*WORK TO COMPLETE:*
Whenever the string "Mobile" appears in a line of the listing below, that line counts. Say how many lines count, and give nothing else.
+ + + + + + +
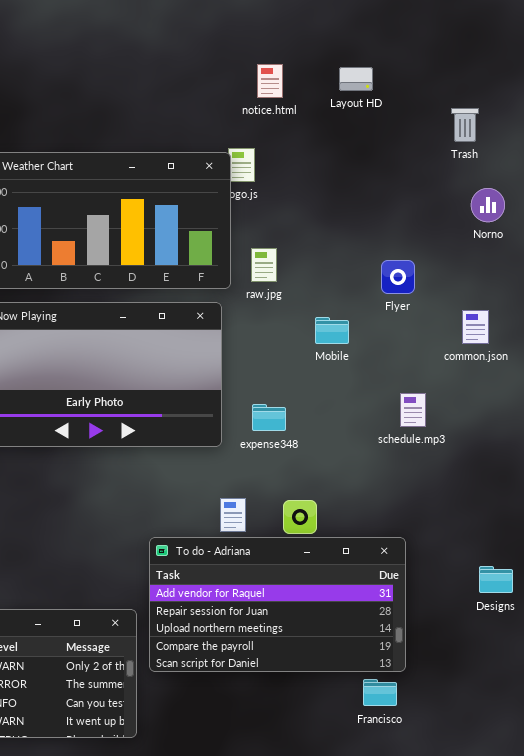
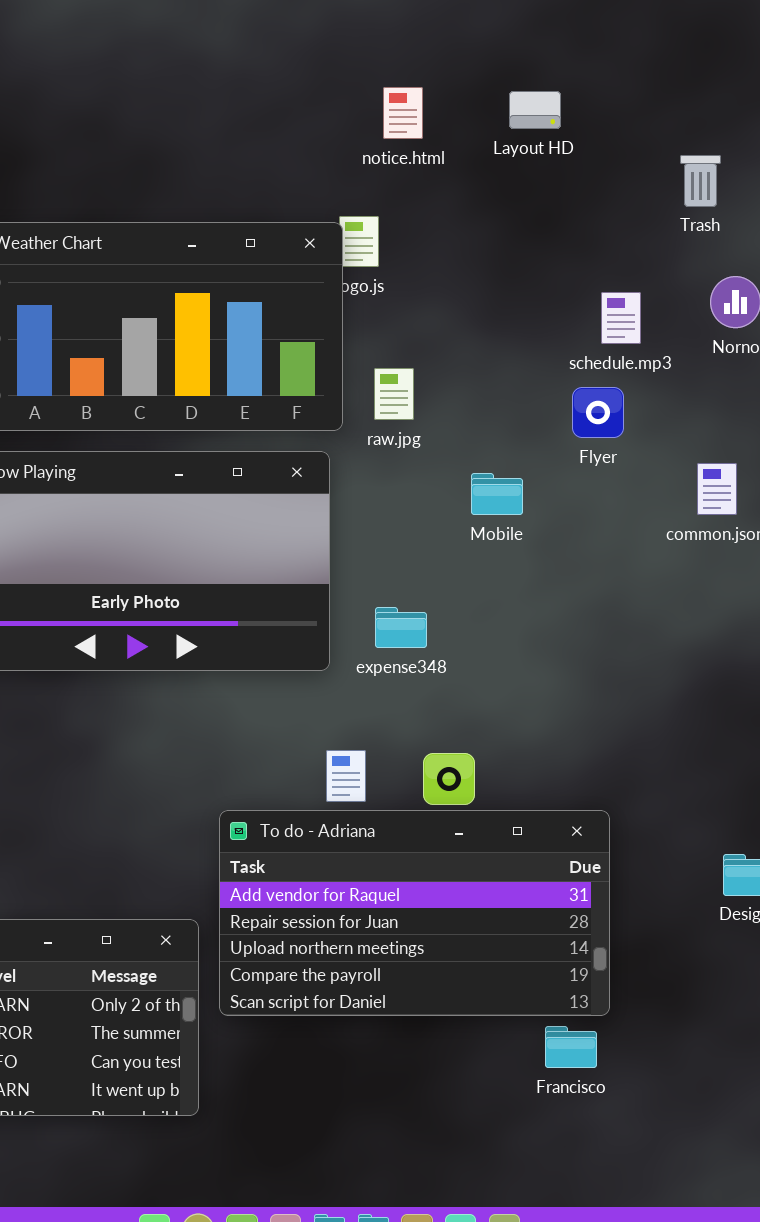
schedule.mp3: [400,393,426,427] -> [601,292,641,344], moved

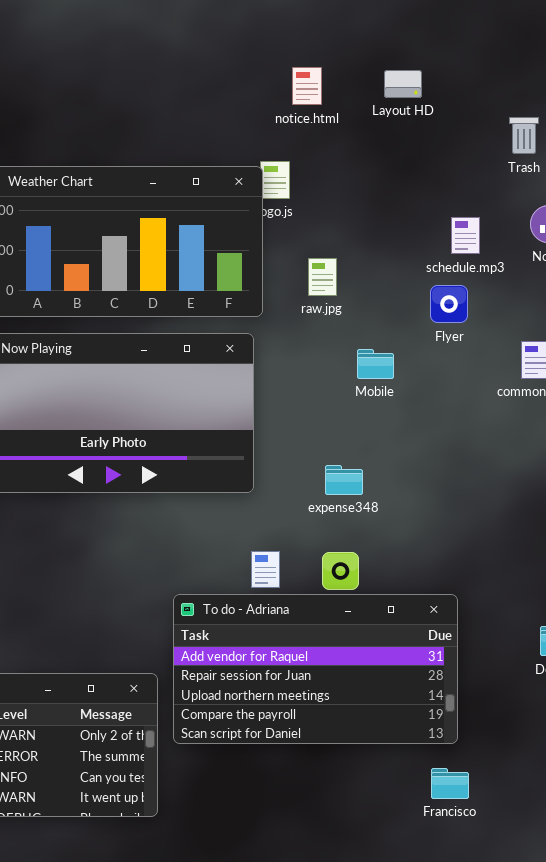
raw.jpg: [374,368,414,420] -> [308,258,337,296], moved
expense348: [375,607,427,648] -> [325,465,363,495], moved
Francisco: [545,1026,597,1068] -> [431,768,469,799], moved

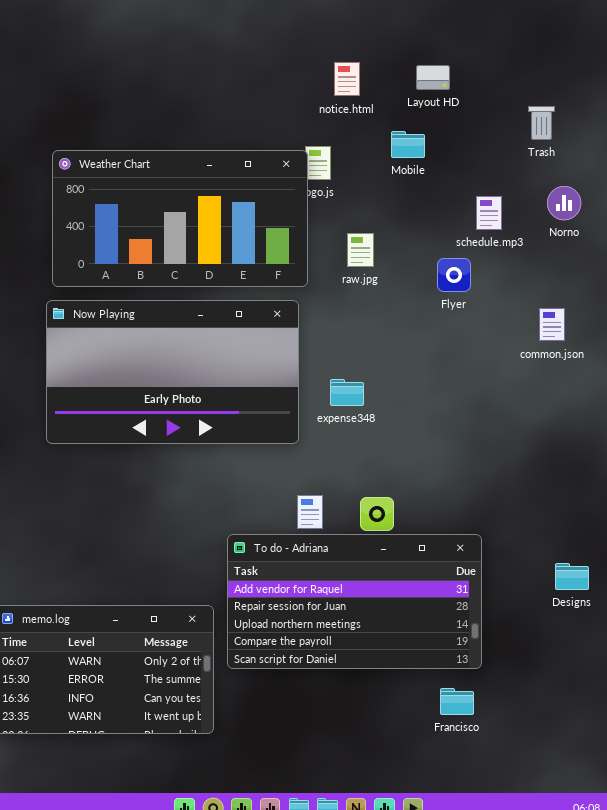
Flyer: [430,285,468,323] -> [437,258,471,292], moved
Mobile: [357,349,394,379] -> [391,131,425,158], moved
expense348: [325,465,363,495] -> [330,379,364,406], moved
Francisco: [431,768,469,799] -> [440,688,474,715], moved

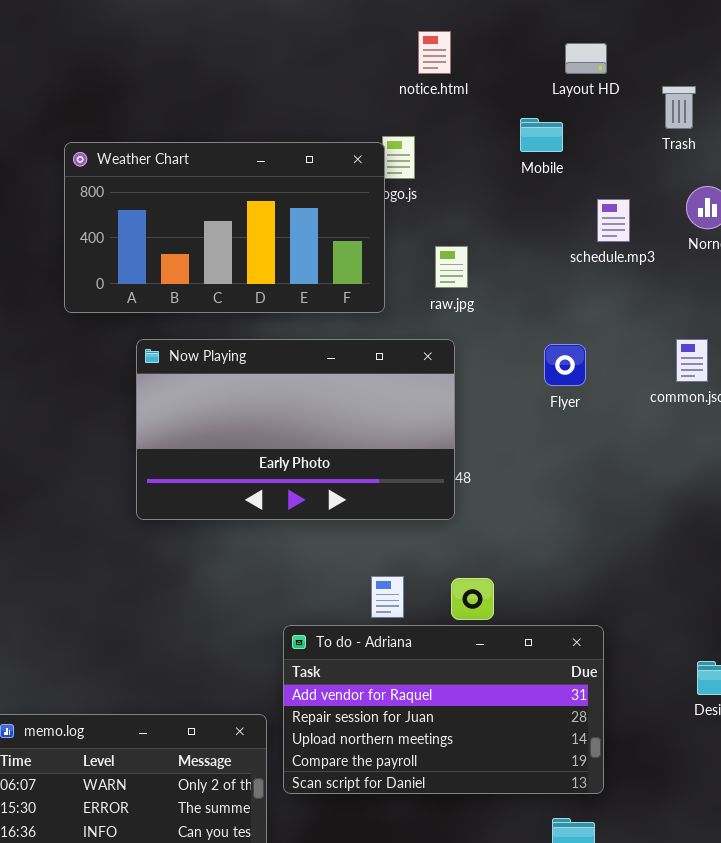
Layout HD: [416,65,450,90] -> [565,43,607,74], moved
Mobile: [391,131,425,158] -> [520,118,563,152], moved
Flyer: [437,258,471,292] -> [544,344,586,386], moved
Now Playing: [46,300,299,444] -> [136,339,455,520], moved

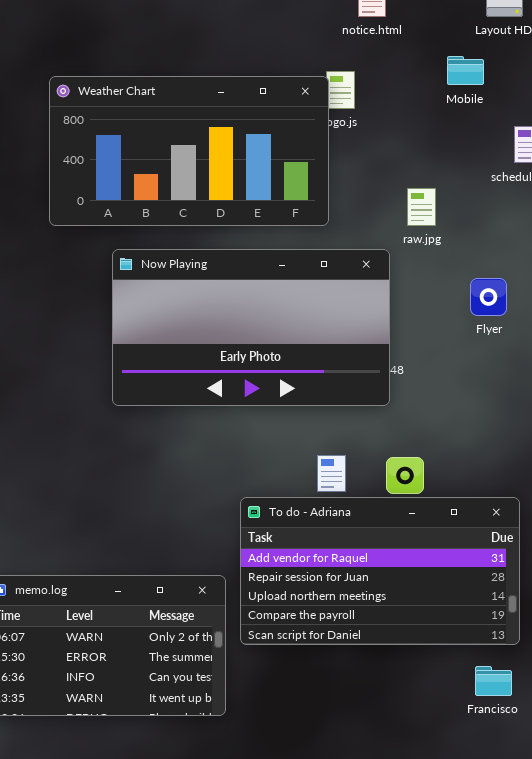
raw.jpg: [435,246,468,288] -> [407,188,436,226], moved
Flyer: [544,344,586,386] -> [470,278,507,316], moved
+ + + + + + +
*SOLUTION:*
2